# WHAT THE EXERCISE ASKS:
An exact, line-by-line copy is needed, beginning at the line with "first_place: [537, 481, 579, 532]" and ending at the last line of the listing below.

# RECORDS SUPPLIED:
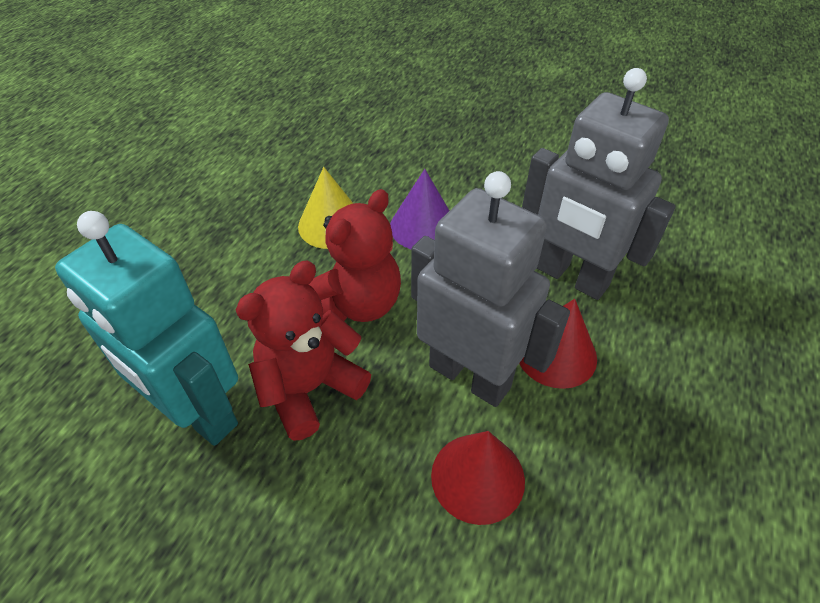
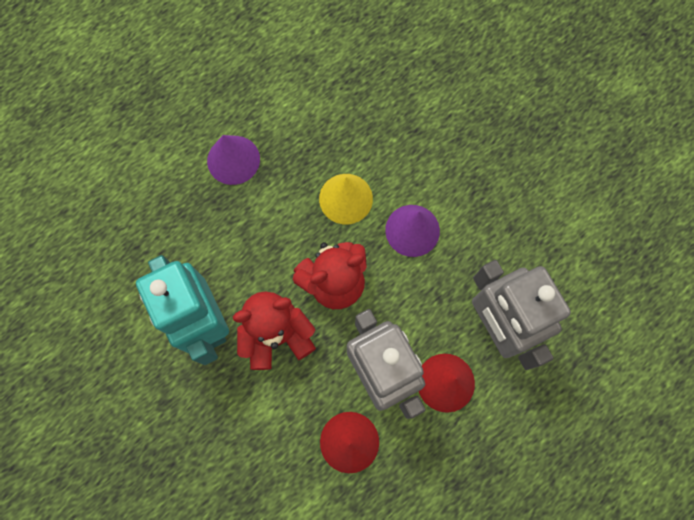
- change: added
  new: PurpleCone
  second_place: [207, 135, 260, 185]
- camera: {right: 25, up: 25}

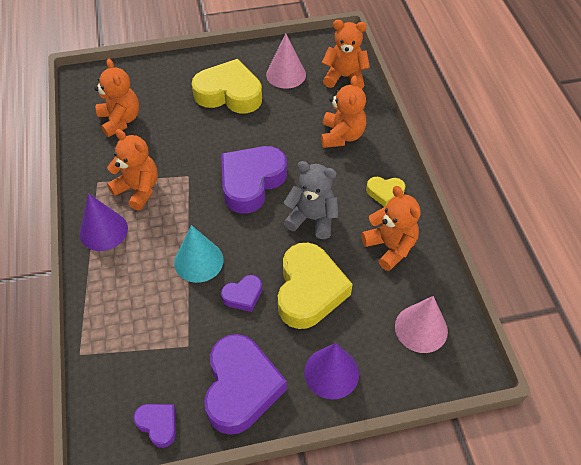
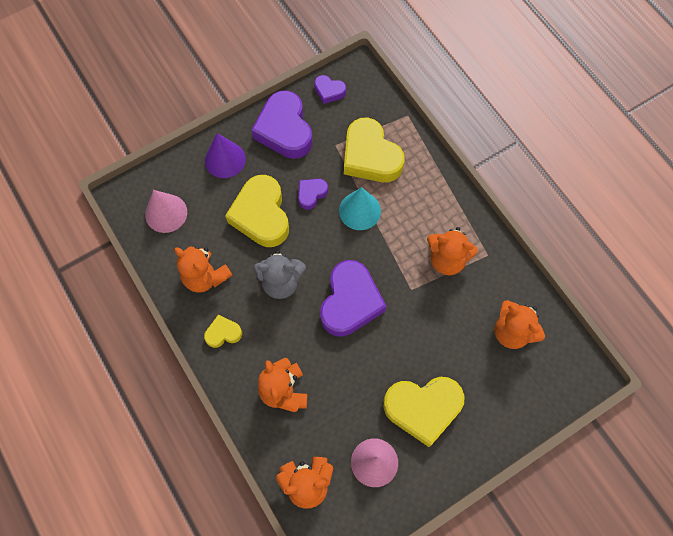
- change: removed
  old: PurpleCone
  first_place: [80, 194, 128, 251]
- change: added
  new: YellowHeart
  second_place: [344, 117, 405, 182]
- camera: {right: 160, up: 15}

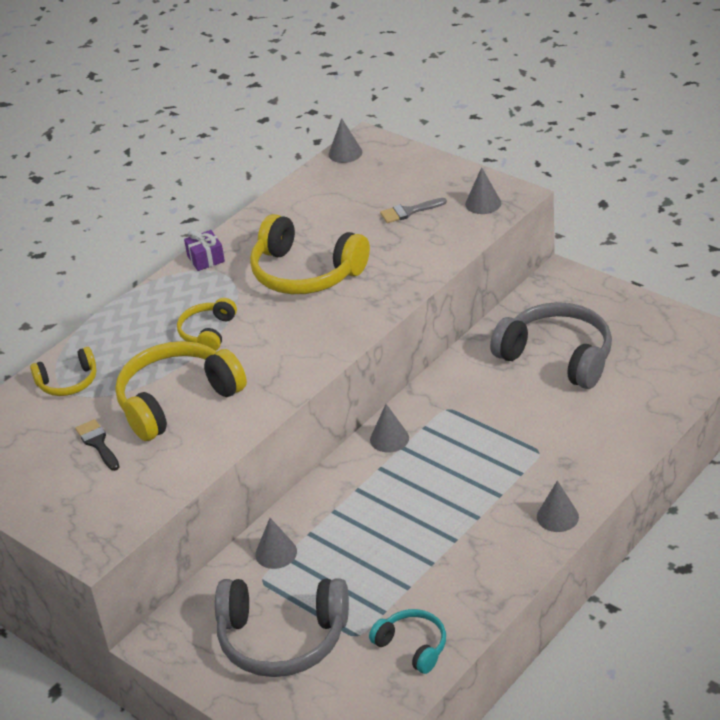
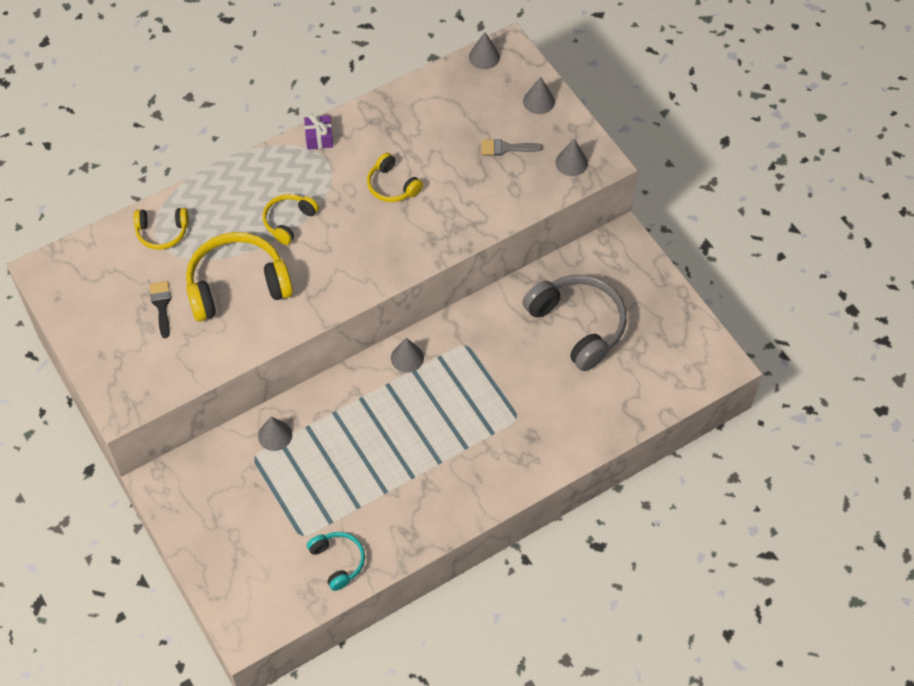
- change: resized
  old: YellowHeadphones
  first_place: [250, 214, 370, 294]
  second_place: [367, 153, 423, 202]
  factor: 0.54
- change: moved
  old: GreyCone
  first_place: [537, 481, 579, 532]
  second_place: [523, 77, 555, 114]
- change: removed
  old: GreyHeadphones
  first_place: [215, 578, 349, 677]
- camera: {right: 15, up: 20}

# ANSWER AREA:
  first_place: [537, 481, 579, 532]
  second_place: [523, 77, 555, 114]
- change: removed
  old: GreyHeadphones
  first_place: [215, 578, 349, 677]
- camera: {right: 15, up: 20}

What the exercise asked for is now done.